▶ _What to do_: Leave every entry as it is and write the data out in full.

▶ _Data for processing_:
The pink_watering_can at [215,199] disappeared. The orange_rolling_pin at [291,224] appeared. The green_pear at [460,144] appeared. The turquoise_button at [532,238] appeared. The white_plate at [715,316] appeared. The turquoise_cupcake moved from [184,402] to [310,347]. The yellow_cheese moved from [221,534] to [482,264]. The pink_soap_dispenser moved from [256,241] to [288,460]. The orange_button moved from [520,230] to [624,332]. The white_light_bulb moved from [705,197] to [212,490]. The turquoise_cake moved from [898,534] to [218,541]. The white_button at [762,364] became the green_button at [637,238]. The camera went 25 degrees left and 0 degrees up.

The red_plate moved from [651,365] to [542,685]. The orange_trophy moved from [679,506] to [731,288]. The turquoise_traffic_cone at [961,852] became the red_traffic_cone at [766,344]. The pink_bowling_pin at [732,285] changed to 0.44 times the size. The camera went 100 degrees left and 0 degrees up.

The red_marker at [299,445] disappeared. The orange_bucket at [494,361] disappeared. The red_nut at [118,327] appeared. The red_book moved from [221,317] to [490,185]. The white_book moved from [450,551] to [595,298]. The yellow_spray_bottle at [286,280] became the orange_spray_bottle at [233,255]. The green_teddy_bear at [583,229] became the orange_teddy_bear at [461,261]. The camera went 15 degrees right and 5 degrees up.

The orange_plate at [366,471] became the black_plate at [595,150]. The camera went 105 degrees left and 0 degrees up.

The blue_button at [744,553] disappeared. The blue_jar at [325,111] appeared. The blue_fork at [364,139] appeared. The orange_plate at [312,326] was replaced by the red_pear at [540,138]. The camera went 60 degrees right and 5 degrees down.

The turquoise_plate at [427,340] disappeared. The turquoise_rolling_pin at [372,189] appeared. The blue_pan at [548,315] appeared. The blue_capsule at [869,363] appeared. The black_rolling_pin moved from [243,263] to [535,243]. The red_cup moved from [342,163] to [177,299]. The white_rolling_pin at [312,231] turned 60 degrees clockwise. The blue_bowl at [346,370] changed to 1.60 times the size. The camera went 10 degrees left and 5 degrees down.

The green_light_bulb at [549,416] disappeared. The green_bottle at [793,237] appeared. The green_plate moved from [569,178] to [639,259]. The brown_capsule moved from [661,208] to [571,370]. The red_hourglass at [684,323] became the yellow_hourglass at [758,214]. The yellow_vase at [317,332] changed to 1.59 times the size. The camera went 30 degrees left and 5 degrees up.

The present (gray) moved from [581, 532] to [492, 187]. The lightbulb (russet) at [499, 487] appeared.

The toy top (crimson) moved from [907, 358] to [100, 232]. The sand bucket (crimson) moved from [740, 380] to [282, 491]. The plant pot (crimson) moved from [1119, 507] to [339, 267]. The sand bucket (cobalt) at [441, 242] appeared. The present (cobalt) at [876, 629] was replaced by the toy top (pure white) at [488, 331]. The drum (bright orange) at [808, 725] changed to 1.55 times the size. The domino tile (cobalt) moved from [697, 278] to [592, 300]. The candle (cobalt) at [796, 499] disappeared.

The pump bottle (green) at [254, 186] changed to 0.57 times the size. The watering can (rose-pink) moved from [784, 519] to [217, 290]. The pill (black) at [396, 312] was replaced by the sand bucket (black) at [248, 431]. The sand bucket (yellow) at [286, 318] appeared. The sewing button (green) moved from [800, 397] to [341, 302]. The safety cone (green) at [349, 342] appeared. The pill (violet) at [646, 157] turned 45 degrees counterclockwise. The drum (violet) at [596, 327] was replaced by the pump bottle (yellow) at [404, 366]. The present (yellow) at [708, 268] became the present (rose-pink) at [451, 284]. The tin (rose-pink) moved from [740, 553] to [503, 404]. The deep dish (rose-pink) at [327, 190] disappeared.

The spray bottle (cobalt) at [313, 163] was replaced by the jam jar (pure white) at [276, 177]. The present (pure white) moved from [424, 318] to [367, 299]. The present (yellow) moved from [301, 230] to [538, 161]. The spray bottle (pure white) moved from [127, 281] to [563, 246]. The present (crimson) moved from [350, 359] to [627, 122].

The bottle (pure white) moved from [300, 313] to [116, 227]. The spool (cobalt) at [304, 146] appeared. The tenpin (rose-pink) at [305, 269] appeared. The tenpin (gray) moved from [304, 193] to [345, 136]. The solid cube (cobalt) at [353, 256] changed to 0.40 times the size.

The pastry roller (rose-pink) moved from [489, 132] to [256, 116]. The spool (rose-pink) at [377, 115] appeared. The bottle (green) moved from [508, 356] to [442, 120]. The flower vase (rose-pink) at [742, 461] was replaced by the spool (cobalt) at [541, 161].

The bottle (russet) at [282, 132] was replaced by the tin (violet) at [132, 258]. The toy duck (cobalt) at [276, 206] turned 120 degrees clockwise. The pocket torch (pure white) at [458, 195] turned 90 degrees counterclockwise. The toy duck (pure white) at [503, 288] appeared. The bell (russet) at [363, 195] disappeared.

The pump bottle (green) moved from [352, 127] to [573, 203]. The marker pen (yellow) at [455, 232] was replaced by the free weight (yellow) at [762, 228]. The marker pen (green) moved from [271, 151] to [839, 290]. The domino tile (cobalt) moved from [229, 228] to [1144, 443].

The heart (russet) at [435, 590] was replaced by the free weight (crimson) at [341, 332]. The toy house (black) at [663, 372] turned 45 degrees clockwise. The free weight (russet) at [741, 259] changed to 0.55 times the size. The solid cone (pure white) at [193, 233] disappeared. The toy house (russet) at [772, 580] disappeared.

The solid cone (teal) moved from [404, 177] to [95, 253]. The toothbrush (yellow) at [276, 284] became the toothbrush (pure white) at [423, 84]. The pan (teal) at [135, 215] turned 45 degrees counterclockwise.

▶ _Your response_:
The pink_watering_can at [215,199] disappeared. The orange_rolling_pin at [291,224] appeared. The green_pear at [460,144] appeared. The turquoise_button at [532,238] appeared. The white_plate at [715,316] appeared. The turquoise_cupcake moved from [184,402] to [310,347]. The yellow_cheese moved from [221,534] to [482,264]. The pink_soap_dispenser moved from [256,241] to [288,460]. The orange_button moved from [520,230] to [624,332]. The white_light_bulb moved from [705,197] to [212,490]. The turquoise_cake moved from [898,534] to [218,541]. The white_button at [762,364] became the green_button at [637,238]. The camera went 25 degrees left and 0 degrees up.

The red_plate moved from [651,365] to [542,685]. The orange_trophy moved from [679,506] to [731,288]. The turquoise_traffic_cone at [961,852] became the red_traffic_cone at [766,344]. The pink_bowling_pin at [732,285] changed to 0.44 times the size. The camera went 100 degrees left and 0 degrees up.

The red_marker at [299,445] disappeared. The orange_bucket at [494,361] disappeared. The red_nut at [118,327] appeared. The red_book moved from [221,317] to [490,185]. The white_book moved from [450,551] to [595,298]. The yellow_spray_bottle at [286,280] became the orange_spray_bottle at [233,255]. The green_teddy_bear at [583,229] became the orange_teddy_bear at [461,261]. The camera went 15 degrees right and 5 degrees up.

The orange_plate at [366,471] became the black_plate at [595,150]. The camera went 105 degrees left and 0 degrees up.

The blue_button at [744,553] disappeared. The blue_jar at [325,111] appeared. The blue_fork at [364,139] appeared. The orange_plate at [312,326] was replaced by the red_pear at [540,138]. The camera went 60 degrees right and 5 degrees down.

The turquoise_plate at [427,340] disappeared. The turquoise_rolling_pin at [372,189] appeared. The blue_pan at [548,315] appeared. The blue_capsule at [869,363] appeared. The black_rolling_pin moved from [243,263] to [535,243]. The red_cup moved from [342,163] to [177,299]. The white_rolling_pin at [312,231] turned 60 degrees clockwise. The blue_bowl at [346,370] changed to 1.60 times the size. The camera went 10 degrees left and 5 degrees down.

The green_light_bulb at [549,416] disappeared. The green_bottle at [793,237] appeared. The green_plate moved from [569,178] to [639,259]. The brown_capsule moved from [661,208] to [571,370]. The red_hourglass at [684,323] became the yellow_hourglass at [758,214]. The yellow_vase at [317,332] changed to 1.59 times the size. The camera went 30 degrees left and 5 degrees up.

The present (gray) moved from [581, 532] to [492, 187]. The lightbulb (russet) at [499, 487] appeared.

The toy top (crimson) moved from [907, 358] to [100, 232]. The sand bucket (crimson) moved from [740, 380] to [282, 491]. The plant pot (crimson) moved from [1119, 507] to [339, 267]. The sand bucket (cobalt) at [441, 242] appeared. The present (cobalt) at [876, 629] was replaced by the toy top (pure white) at [488, 331]. The drum (bright orange) at [808, 725] changed to 1.55 times the size. The domino tile (cobalt) moved from [697, 278] to [592, 300]. The candle (cobalt) at [796, 499] disappeared.

The pump bottle (green) at [254, 186] changed to 0.57 times the size. The watering can (rose-pink) moved from [784, 519] to [217, 290]. The pill (black) at [396, 312] was replaced by the sand bucket (black) at [248, 431]. The sand bucket (yellow) at [286, 318] appeared. The sewing button (green) moved from [800, 397] to [341, 302]. The safety cone (green) at [349, 342] appeared. The pill (violet) at [646, 157] turned 45 degrees counterclockwise. The drum (violet) at [596, 327] was replaced by the pump bottle (yellow) at [404, 366]. The present (yellow) at [708, 268] became the present (rose-pink) at [451, 284]. The tin (rose-pink) moved from [740, 553] to [503, 404]. The deep dish (rose-pink) at [327, 190] disappeared.

The spray bottle (cobalt) at [313, 163] was replaced by the jam jar (pure white) at [276, 177]. The present (pure white) moved from [424, 318] to [367, 299]. The present (yellow) moved from [301, 230] to [538, 161]. The spray bottle (pure white) moved from [127, 281] to [563, 246]. The present (crimson) moved from [350, 359] to [627, 122].

The bottle (pure white) moved from [300, 313] to [116, 227]. The spool (cobalt) at [304, 146] appeared. The tenpin (rose-pink) at [305, 269] appeared. The tenpin (gray) moved from [304, 193] to [345, 136]. The solid cube (cobalt) at [353, 256] changed to 0.40 times the size.

The pastry roller (rose-pink) moved from [489, 132] to [256, 116]. The spool (rose-pink) at [377, 115] appeared. The bottle (green) moved from [508, 356] to [442, 120]. The flower vase (rose-pink) at [742, 461] was replaced by the spool (cobalt) at [541, 161].

The bottle (russet) at [282, 132] was replaced by the tin (violet) at [132, 258]. The toy duck (cobalt) at [276, 206] turned 120 degrees clockwise. The pocket torch (pure white) at [458, 195] turned 90 degrees counterclockwise. The toy duck (pure white) at [503, 288] appeared. The bell (russet) at [363, 195] disappeared.

The pump bottle (green) moved from [352, 127] to [573, 203]. The marker pen (yellow) at [455, 232] was replaced by the free weight (yellow) at [762, 228]. The marker pen (green) moved from [271, 151] to [839, 290]. The domino tile (cobalt) moved from [229, 228] to [1144, 443].

The heart (russet) at [435, 590] was replaced by the free weight (crimson) at [341, 332]. The toy house (black) at [663, 372] turned 45 degrees clockwise. The free weight (russet) at [741, 259] changed to 0.55 times the size. The solid cone (pure white) at [193, 233] disappeared. The toy house (russet) at [772, 580] disappeared.

The solid cone (teal) moved from [404, 177] to [95, 253]. The toothbrush (yellow) at [276, 284] became the toothbrush (pure white) at [423, 84]. The pan (teal) at [135, 215] turned 45 degrees counterclockwise.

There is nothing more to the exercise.